Segment Start: Data provided

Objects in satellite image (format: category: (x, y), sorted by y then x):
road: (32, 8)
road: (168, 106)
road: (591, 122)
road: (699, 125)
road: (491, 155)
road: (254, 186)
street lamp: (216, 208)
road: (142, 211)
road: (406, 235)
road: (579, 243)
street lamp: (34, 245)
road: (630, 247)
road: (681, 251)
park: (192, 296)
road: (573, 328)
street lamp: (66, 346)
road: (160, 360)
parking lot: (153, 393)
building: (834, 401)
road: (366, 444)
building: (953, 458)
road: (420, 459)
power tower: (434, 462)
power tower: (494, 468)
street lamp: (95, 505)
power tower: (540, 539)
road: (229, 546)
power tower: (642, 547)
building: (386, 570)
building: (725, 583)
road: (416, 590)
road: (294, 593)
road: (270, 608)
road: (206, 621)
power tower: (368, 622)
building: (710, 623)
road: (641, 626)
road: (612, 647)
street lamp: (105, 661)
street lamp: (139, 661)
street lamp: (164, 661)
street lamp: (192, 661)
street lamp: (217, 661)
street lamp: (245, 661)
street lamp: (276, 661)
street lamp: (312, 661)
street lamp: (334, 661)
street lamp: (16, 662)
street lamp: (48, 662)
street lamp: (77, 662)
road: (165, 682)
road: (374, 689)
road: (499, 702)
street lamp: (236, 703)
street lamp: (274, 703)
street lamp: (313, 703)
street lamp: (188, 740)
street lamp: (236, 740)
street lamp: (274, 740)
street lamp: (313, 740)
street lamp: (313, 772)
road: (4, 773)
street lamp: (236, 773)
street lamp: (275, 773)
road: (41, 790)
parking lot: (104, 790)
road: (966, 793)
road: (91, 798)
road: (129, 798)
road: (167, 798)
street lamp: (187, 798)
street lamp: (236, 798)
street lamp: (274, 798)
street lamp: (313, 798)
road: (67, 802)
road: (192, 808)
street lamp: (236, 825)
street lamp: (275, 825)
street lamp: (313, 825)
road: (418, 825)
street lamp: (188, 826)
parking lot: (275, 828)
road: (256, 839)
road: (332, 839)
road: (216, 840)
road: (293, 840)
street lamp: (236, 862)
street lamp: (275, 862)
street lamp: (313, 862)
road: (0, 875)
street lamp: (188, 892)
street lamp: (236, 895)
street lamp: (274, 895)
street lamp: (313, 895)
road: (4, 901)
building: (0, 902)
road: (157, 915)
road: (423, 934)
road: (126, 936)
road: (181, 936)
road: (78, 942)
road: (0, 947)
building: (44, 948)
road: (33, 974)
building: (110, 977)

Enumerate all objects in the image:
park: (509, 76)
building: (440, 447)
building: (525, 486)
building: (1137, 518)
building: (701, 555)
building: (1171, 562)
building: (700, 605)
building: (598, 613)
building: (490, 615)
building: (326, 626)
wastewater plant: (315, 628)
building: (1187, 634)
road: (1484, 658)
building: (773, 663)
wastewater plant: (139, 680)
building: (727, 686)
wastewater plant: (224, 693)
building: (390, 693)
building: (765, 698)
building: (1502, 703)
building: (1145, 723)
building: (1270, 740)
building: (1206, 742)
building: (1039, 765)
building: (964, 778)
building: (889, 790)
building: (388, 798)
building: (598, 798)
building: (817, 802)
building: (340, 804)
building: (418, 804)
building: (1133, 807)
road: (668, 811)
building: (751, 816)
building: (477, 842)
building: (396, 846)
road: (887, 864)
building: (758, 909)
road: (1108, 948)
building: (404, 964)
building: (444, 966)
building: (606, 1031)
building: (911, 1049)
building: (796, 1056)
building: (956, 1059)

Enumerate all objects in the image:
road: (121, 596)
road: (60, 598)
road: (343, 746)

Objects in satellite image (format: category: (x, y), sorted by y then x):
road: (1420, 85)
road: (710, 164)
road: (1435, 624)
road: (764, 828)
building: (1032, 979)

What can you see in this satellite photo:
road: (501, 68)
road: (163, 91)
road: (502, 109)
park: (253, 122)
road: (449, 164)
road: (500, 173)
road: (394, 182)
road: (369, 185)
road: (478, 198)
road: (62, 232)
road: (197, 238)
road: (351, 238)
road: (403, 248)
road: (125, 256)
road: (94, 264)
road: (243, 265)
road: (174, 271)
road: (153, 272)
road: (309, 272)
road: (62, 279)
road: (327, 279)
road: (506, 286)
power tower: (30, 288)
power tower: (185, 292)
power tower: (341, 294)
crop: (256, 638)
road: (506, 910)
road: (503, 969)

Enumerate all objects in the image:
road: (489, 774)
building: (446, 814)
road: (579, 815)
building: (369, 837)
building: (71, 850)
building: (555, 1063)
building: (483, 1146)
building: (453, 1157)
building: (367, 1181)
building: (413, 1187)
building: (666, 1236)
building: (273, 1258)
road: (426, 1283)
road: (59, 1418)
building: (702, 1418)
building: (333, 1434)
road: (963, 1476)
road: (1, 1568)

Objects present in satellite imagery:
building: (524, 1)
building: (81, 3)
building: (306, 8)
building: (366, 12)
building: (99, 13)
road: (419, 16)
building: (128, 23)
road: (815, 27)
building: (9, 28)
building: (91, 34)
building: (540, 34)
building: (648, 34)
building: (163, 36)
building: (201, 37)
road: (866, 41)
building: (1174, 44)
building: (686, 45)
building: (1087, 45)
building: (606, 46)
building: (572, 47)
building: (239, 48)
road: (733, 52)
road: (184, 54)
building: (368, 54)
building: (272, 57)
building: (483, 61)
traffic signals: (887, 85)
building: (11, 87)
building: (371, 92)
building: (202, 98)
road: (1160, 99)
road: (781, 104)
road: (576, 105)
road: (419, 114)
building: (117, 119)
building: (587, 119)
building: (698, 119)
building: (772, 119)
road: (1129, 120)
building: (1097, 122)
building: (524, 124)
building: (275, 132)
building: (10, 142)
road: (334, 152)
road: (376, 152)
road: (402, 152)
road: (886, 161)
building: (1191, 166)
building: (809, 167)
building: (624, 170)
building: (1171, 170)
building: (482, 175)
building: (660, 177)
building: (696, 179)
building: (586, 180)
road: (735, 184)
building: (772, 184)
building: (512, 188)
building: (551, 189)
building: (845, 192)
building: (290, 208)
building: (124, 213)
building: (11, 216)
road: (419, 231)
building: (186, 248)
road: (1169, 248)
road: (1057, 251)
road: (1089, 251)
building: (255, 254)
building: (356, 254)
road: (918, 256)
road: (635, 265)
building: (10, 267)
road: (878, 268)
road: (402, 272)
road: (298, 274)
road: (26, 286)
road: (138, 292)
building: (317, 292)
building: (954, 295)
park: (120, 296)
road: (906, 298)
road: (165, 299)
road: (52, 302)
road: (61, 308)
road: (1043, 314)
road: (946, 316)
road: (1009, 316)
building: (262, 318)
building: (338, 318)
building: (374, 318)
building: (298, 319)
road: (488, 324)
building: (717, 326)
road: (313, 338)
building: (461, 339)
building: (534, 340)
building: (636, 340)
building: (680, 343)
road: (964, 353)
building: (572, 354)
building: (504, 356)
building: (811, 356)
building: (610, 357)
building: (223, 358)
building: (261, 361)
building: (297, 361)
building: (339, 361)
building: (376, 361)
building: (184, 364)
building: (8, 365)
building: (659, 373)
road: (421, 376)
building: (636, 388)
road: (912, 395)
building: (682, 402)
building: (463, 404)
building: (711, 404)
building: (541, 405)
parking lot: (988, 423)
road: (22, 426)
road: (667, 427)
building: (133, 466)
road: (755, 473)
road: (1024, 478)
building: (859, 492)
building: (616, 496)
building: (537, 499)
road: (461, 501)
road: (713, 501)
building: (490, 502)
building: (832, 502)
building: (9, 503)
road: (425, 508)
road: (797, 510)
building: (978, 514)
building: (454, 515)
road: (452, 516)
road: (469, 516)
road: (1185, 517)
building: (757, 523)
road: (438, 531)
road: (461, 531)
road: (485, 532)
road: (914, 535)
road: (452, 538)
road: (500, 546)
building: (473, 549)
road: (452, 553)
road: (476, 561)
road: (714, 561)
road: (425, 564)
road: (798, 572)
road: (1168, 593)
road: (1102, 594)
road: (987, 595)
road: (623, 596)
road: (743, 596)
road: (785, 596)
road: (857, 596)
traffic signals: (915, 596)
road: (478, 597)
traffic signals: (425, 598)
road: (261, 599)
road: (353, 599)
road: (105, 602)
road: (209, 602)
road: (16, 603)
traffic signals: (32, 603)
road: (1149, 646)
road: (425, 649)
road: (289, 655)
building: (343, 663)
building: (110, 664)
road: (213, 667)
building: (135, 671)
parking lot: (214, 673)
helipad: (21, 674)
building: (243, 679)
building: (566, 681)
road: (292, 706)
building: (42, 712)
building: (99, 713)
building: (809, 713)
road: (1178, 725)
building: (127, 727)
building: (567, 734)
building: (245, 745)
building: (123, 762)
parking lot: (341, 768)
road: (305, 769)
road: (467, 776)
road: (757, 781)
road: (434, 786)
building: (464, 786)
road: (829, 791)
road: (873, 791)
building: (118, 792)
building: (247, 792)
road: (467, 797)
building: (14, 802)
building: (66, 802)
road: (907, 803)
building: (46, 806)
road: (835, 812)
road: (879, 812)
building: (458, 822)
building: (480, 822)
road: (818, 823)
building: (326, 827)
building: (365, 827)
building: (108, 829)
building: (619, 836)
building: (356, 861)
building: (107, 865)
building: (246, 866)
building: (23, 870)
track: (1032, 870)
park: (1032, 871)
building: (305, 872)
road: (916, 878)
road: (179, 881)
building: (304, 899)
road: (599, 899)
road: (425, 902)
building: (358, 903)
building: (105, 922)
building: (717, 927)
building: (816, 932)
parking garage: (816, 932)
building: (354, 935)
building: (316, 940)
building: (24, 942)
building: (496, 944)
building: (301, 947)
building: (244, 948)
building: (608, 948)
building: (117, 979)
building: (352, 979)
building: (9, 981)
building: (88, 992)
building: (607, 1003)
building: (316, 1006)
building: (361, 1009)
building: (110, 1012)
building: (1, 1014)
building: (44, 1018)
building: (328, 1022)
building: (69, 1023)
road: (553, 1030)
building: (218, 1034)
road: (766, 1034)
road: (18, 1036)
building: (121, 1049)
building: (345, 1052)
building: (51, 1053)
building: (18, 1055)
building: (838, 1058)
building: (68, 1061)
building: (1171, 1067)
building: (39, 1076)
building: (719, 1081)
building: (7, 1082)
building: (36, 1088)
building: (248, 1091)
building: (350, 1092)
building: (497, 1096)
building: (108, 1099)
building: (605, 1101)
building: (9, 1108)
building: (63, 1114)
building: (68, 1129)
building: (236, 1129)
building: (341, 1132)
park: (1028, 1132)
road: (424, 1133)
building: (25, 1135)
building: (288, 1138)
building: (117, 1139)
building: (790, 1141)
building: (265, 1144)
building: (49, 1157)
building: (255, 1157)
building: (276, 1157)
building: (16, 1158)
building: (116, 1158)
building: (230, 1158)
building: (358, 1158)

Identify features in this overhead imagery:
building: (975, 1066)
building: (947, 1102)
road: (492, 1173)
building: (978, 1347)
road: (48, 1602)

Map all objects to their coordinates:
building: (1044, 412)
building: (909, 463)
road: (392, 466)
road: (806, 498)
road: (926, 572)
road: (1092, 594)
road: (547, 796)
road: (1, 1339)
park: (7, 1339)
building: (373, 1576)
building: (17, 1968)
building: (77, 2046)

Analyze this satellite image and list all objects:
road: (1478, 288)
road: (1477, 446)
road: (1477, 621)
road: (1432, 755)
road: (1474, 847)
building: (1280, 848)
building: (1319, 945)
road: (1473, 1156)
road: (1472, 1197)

Segment End: Data provided

[To do]: Whenever the string "parking" turns up in a line of the material, that line counts; say how many such lines there are, giving the number only.

[Response below]: 7